- THE TASK:
Which lines run from the one containing "TEMP pin OUT: D21 -> D13" to the end of the material below? Copy them exactly, pictures excluded.

========================

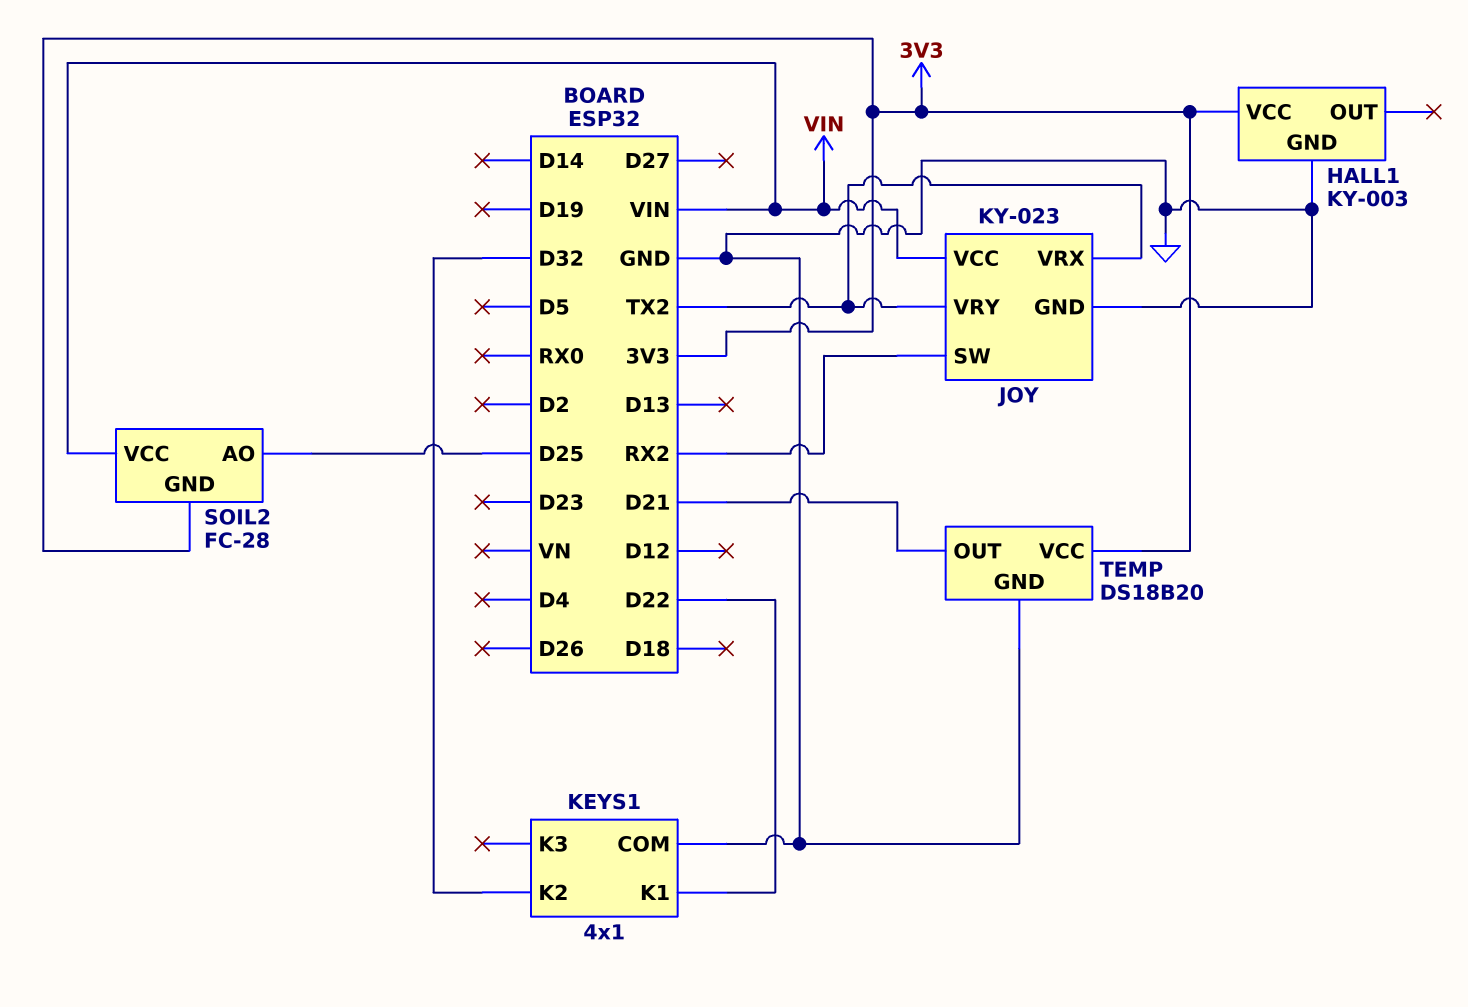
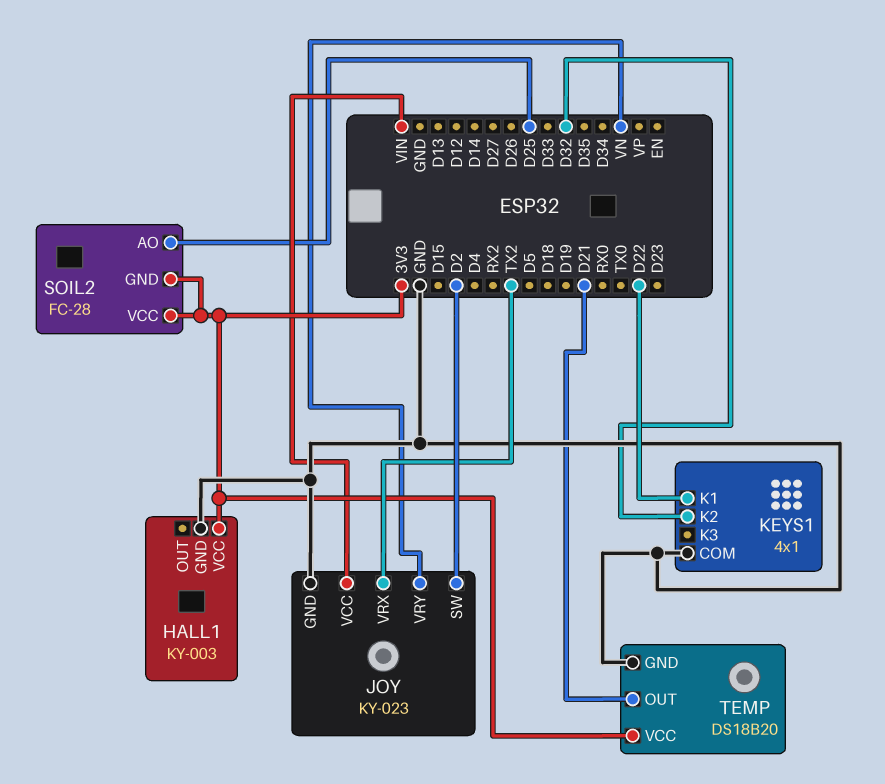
JOY pin SW: RX2 -> D2
JOY pin VRY: TX2 -> VN
SOIL2 pin VCC: VIN -> 3V3

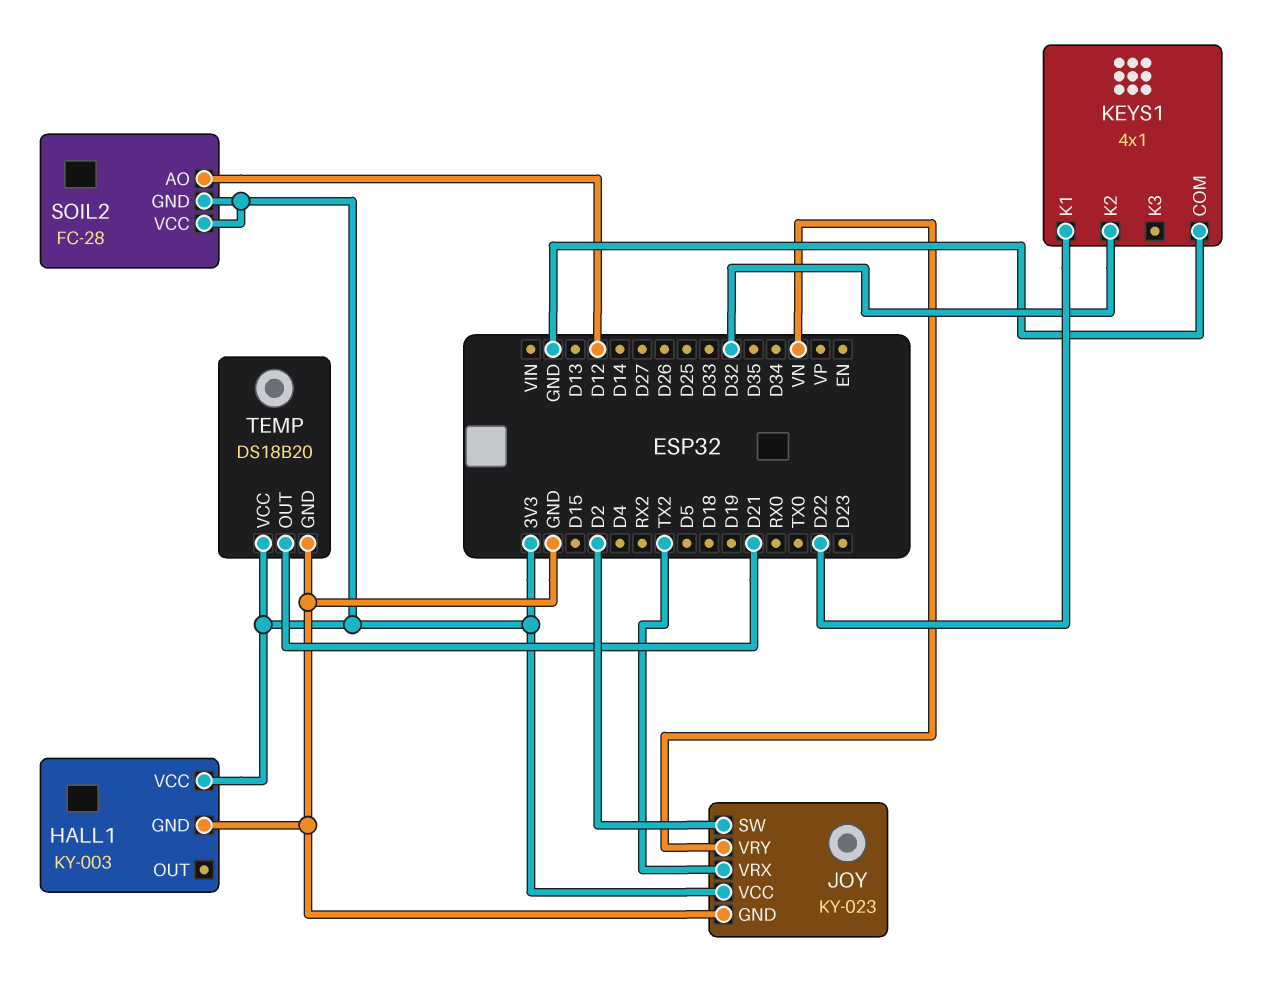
JOY pin VCC: VIN -> 3V3
SOIL2 pin AO: D25 -> D12

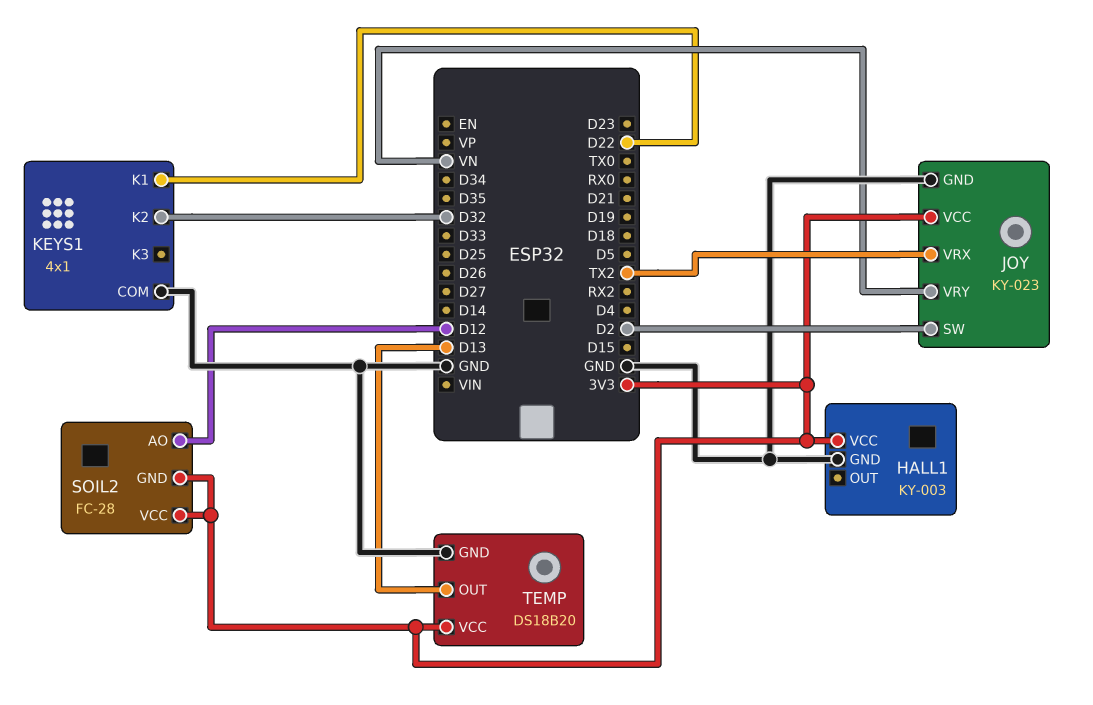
TEMP pin OUT: D21 -> D13

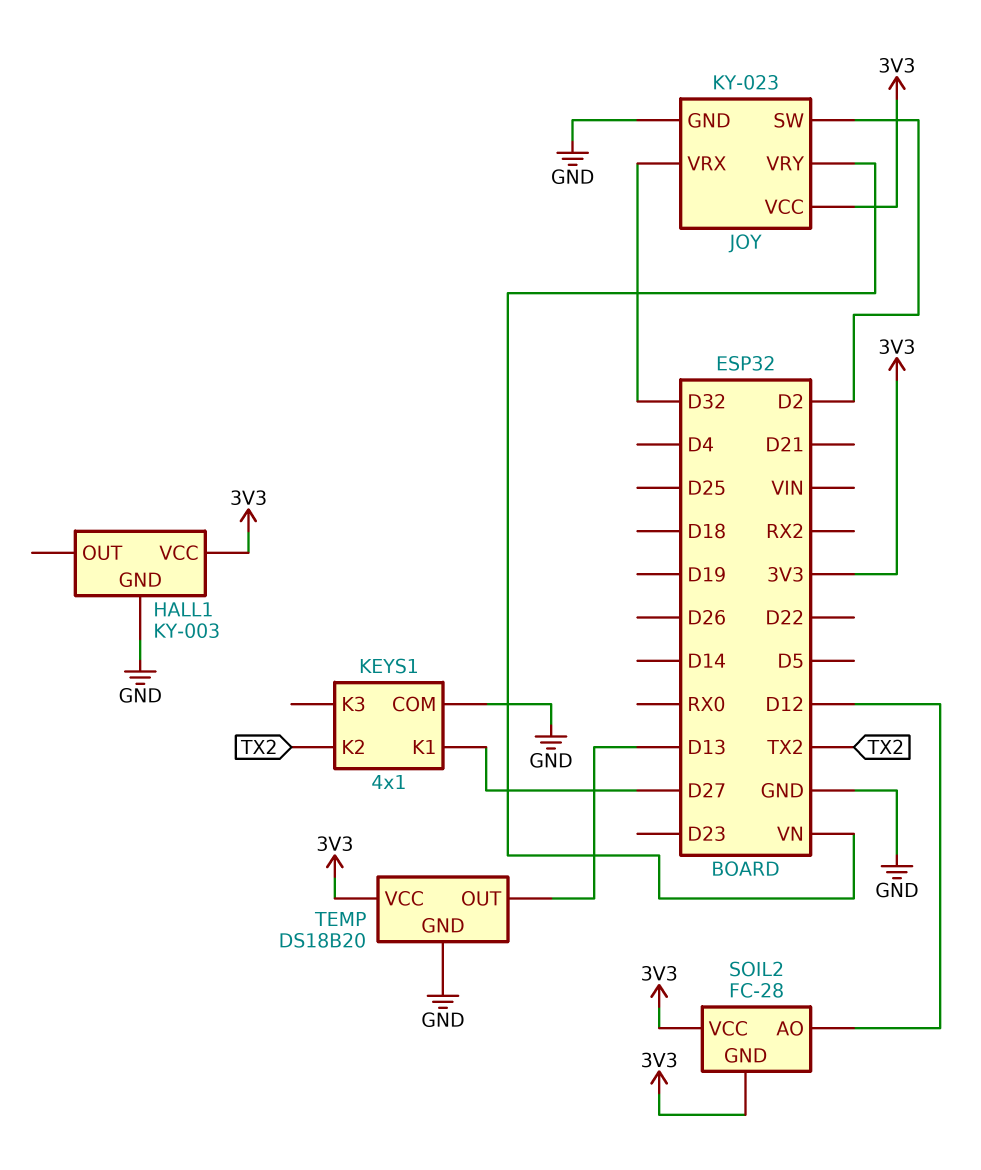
JOY pin VRX: TX2 -> D32
KEYS1 pin K1: D22 -> D27
KEYS1 pin K2: D32 -> TX2

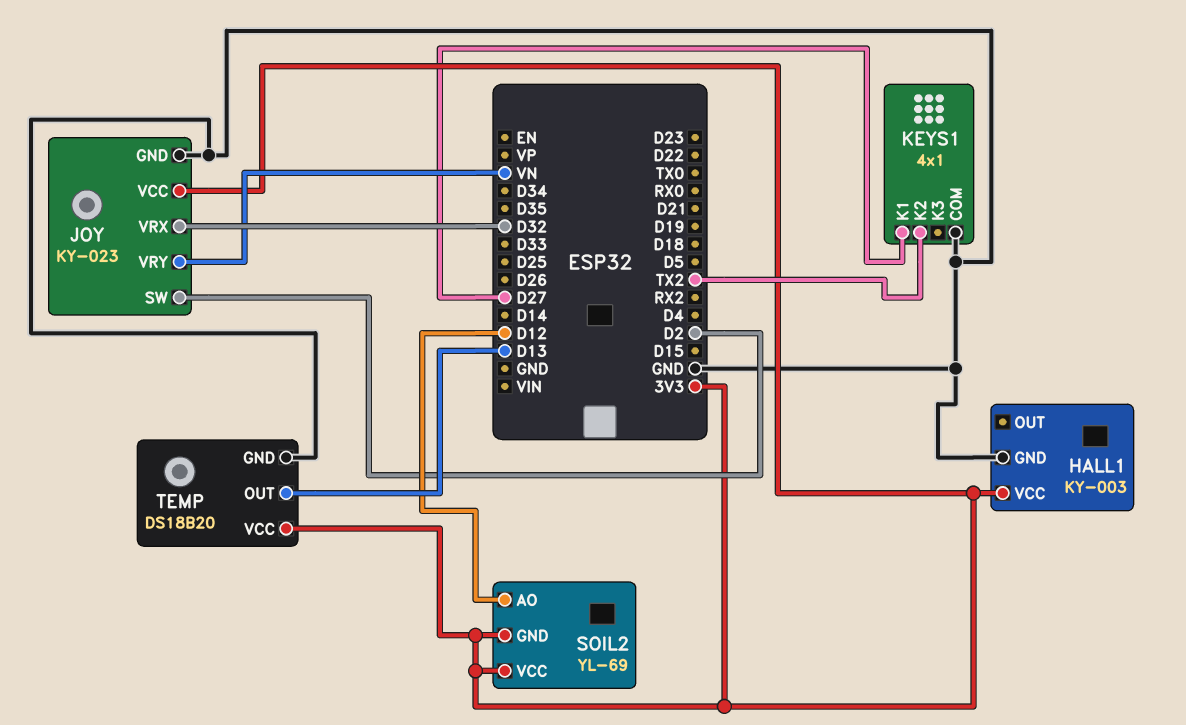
SOIL2: FC-28 -> YL-69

========================

- WRITTEN REPLY:
TEMP pin OUT: D21 -> D13

JOY pin VRX: TX2 -> D32
KEYS1 pin K1: D22 -> D27
KEYS1 pin K2: D32 -> TX2

SOIL2: FC-28 -> YL-69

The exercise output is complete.